Problem details: Would you retype the records verbatim, starting at the first line and stopping after the line that contains "orange diamond: rotated 55 degrees clockwise"?

***** Information provided *****

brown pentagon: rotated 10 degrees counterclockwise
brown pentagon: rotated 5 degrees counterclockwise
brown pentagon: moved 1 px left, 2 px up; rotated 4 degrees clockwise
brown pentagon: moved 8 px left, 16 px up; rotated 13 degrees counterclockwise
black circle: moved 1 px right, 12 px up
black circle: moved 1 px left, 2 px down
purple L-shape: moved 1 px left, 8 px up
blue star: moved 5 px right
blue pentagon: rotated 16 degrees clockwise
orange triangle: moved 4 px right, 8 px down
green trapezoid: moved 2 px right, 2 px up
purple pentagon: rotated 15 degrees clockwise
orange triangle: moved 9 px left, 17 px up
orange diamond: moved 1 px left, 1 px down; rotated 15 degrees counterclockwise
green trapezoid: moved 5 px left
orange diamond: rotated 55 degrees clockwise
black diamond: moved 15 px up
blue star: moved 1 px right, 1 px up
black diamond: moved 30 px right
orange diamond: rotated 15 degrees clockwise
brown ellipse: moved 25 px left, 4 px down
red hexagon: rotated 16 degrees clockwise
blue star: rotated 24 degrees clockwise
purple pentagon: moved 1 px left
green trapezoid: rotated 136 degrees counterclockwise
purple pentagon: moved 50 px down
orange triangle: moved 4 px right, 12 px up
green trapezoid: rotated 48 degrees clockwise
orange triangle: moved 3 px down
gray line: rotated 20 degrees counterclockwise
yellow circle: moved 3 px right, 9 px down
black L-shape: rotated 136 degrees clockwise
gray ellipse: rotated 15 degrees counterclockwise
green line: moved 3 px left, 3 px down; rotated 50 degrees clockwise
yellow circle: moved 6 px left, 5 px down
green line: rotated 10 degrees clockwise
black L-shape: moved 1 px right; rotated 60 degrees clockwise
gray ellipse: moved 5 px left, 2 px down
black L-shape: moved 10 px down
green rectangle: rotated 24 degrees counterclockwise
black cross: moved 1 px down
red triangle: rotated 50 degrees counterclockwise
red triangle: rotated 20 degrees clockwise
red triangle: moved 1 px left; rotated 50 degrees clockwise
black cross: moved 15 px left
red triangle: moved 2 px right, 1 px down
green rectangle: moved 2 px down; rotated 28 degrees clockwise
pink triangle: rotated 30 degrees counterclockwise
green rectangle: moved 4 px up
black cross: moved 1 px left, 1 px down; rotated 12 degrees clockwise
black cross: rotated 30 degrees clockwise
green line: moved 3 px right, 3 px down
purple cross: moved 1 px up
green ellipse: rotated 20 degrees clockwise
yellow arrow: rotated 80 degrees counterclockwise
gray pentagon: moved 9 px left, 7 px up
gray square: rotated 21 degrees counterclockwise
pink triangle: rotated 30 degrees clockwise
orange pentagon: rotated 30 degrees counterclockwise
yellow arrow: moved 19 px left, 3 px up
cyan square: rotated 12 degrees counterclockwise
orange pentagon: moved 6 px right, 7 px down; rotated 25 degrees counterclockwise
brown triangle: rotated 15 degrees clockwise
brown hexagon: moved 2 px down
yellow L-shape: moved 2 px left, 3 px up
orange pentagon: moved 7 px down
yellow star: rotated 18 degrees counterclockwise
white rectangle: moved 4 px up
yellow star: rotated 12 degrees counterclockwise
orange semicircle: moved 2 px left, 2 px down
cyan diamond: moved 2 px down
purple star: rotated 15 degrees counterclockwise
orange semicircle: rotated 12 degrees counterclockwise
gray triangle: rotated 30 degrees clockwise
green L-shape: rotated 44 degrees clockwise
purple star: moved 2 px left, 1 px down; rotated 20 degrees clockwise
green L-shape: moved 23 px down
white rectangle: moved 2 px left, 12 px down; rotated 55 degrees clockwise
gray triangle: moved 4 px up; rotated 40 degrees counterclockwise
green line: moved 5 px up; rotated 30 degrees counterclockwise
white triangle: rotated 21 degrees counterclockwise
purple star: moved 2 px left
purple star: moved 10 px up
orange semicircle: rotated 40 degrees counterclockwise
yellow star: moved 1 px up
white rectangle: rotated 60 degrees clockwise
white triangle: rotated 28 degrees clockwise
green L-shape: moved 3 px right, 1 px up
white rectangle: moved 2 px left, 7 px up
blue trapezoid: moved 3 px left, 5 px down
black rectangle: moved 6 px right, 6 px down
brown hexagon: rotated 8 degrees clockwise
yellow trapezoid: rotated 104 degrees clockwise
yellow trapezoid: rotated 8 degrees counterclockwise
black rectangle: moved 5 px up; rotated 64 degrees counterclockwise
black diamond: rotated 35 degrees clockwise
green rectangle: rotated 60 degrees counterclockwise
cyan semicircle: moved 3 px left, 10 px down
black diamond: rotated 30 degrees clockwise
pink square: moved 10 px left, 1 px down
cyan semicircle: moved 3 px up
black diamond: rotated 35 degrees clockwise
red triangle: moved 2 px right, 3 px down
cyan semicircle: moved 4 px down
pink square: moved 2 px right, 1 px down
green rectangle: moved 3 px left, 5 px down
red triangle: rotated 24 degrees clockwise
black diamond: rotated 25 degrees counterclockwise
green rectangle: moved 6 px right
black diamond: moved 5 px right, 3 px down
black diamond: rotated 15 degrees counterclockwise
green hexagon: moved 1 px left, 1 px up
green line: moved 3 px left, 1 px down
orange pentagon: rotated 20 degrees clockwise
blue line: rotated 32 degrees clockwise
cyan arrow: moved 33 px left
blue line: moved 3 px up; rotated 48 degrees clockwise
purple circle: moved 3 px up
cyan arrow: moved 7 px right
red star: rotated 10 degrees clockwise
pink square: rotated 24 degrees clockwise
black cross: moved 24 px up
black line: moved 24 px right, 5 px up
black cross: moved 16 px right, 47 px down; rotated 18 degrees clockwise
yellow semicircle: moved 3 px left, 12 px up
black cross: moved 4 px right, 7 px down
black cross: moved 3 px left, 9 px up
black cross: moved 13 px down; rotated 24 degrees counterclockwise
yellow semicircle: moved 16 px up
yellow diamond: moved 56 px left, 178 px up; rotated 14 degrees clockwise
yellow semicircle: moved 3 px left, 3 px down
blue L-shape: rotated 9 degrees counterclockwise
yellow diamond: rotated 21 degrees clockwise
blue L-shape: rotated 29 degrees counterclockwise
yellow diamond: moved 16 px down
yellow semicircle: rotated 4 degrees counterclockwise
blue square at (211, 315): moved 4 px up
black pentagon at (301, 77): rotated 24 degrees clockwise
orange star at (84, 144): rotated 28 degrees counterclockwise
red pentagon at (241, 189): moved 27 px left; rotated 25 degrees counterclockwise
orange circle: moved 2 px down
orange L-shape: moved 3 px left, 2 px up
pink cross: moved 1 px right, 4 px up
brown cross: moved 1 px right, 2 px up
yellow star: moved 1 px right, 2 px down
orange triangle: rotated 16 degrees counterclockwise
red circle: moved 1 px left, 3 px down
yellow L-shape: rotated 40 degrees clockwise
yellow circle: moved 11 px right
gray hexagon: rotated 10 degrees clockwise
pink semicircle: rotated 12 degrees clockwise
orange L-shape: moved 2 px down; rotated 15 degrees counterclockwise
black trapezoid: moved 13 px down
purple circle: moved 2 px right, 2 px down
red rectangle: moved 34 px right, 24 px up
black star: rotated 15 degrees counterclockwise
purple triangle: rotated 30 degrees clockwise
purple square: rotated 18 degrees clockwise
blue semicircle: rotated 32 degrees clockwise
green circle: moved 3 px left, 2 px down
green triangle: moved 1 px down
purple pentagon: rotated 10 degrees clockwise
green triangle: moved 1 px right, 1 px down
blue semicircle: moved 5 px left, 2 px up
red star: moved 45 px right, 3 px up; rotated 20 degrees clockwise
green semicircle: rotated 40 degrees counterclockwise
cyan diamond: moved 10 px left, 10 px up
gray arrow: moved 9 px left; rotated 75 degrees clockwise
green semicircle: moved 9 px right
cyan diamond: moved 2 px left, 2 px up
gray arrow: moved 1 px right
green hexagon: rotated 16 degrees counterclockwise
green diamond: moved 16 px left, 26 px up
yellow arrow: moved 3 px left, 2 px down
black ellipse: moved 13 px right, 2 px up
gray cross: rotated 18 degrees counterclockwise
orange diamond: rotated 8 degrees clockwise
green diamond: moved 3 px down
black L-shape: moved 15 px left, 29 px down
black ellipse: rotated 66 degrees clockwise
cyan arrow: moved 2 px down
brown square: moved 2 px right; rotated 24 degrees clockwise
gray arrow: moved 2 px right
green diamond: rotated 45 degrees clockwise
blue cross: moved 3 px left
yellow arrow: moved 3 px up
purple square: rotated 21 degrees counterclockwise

*****

Finished answer:
brown pentagon: rotated 10 degrees counterclockwise
brown pentagon: rotated 5 degrees counterclockwise
brown pentagon: moved 1 px left, 2 px up; rotated 4 degrees clockwise
brown pentagon: moved 8 px left, 16 px up; rotated 13 degrees counterclockwise
black circle: moved 1 px right, 12 px up
black circle: moved 1 px left, 2 px down
purple L-shape: moved 1 px left, 8 px up
blue star: moved 5 px right
blue pentagon: rotated 16 degrees clockwise
orange triangle: moved 4 px right, 8 px down
green trapezoid: moved 2 px right, 2 px up
purple pentagon: rotated 15 degrees clockwise
orange triangle: moved 9 px left, 17 px up
orange diamond: moved 1 px left, 1 px down; rotated 15 degrees counterclockwise
green trapezoid: moved 5 px left
orange diamond: rotated 55 degrees clockwise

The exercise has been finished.